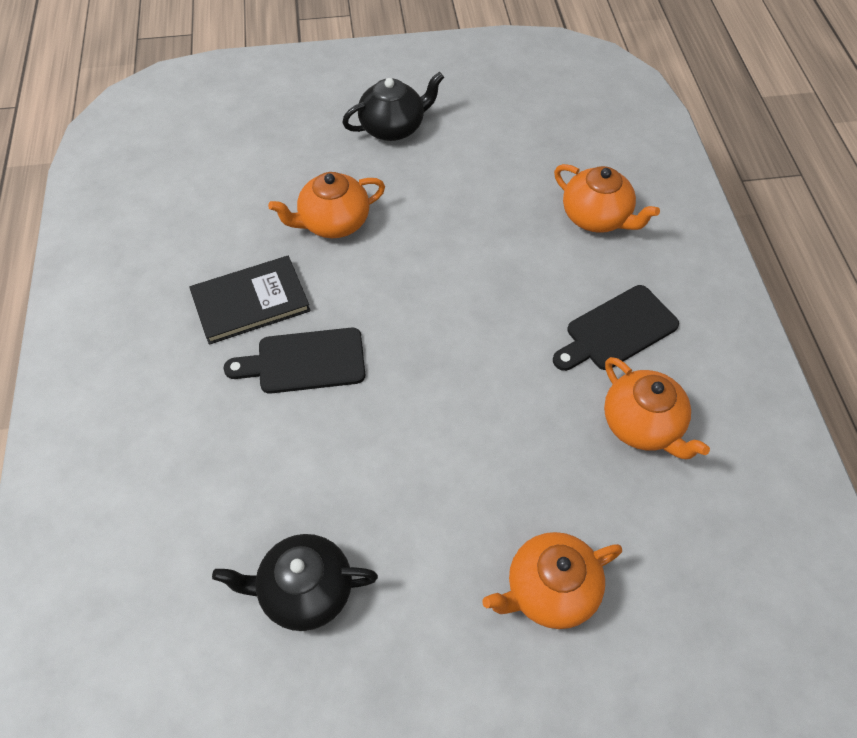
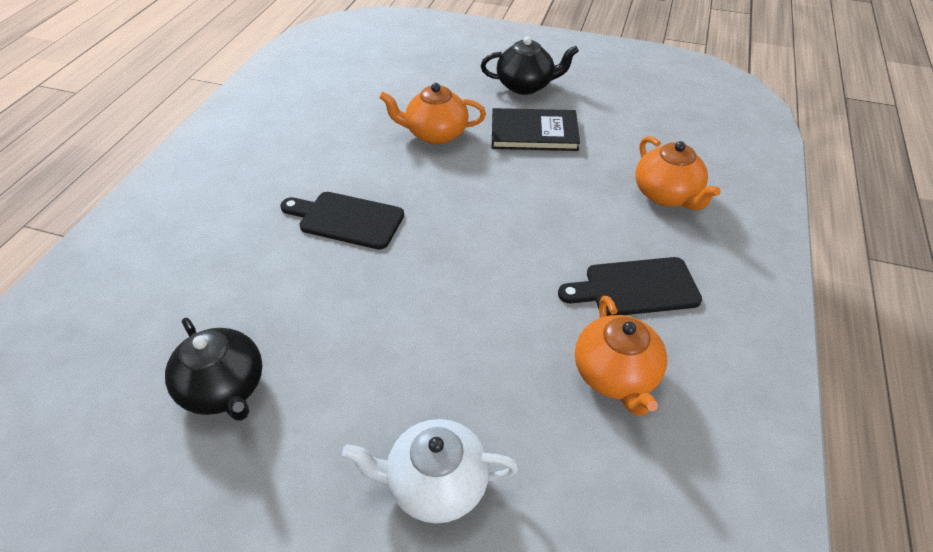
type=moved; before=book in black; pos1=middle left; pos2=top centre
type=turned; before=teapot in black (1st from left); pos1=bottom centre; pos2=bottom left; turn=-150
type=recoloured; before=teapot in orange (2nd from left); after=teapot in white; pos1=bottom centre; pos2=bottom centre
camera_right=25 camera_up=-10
==
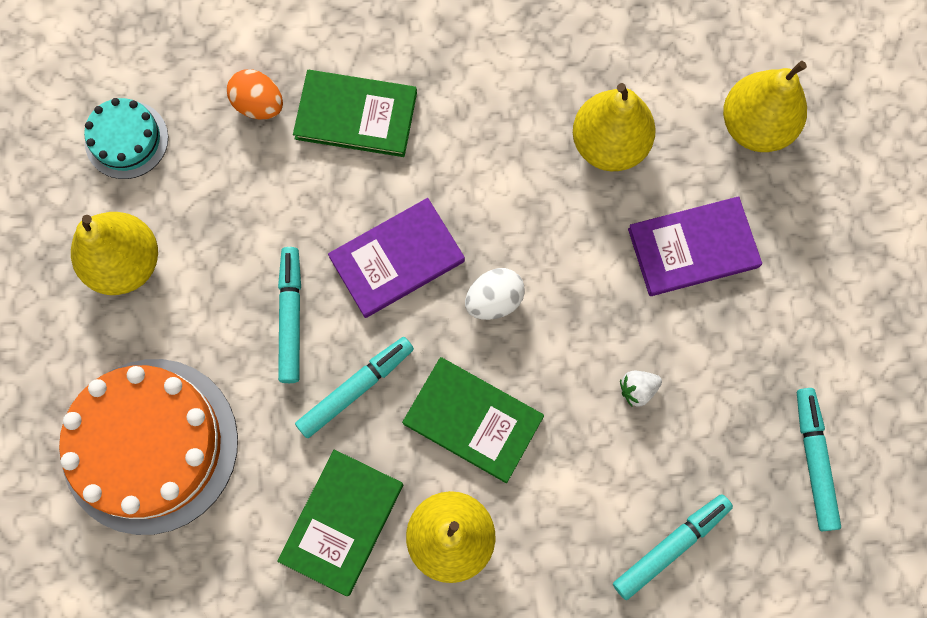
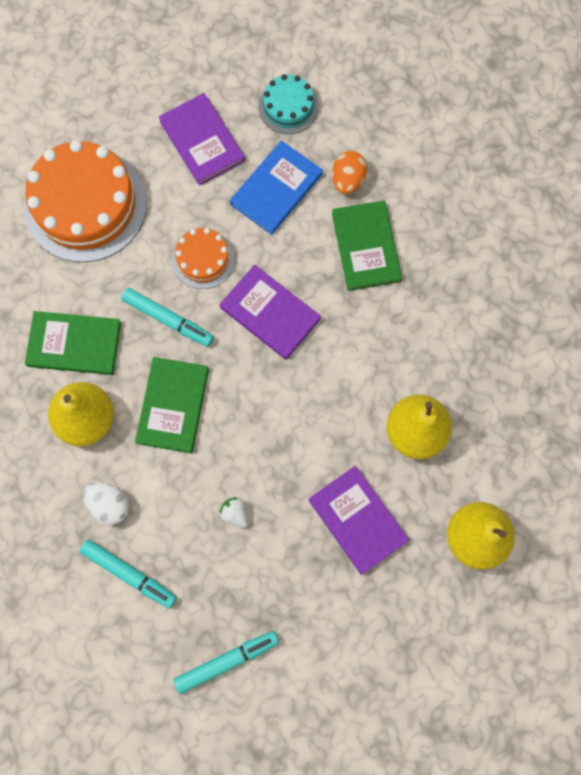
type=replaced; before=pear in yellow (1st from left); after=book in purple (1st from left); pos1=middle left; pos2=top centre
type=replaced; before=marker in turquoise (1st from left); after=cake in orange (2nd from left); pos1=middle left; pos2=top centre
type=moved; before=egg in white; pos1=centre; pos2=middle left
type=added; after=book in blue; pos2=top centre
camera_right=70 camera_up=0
--
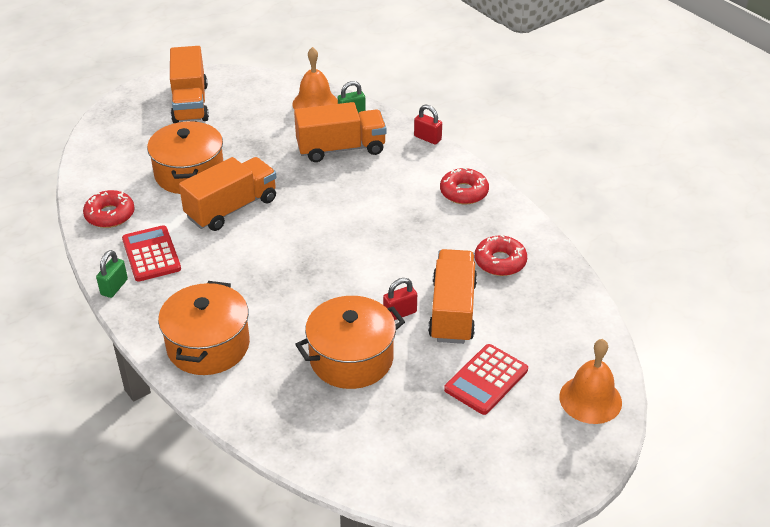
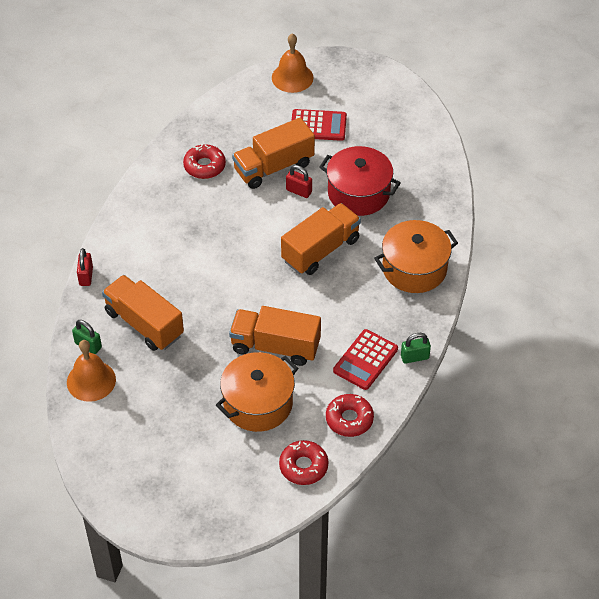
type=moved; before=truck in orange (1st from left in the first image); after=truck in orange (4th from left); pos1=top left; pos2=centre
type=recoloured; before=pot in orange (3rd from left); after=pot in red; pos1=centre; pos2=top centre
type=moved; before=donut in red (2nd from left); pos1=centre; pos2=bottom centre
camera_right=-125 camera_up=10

Your instructions
Could you restate word for word the lines above from the one containing "type=moved; before=book in" through the one containing "camera_right=25 camera_up=-10", both included, and nothing else?

Solution to the exercise
type=moved; before=book in black; pos1=middle left; pos2=top centre
type=turned; before=teapot in black (1st from left); pos1=bottom centre; pos2=bottom left; turn=-150
type=recoloured; before=teapot in orange (2nd from left); after=teapot in white; pos1=bottom centre; pos2=bottom centre
camera_right=25 camera_up=-10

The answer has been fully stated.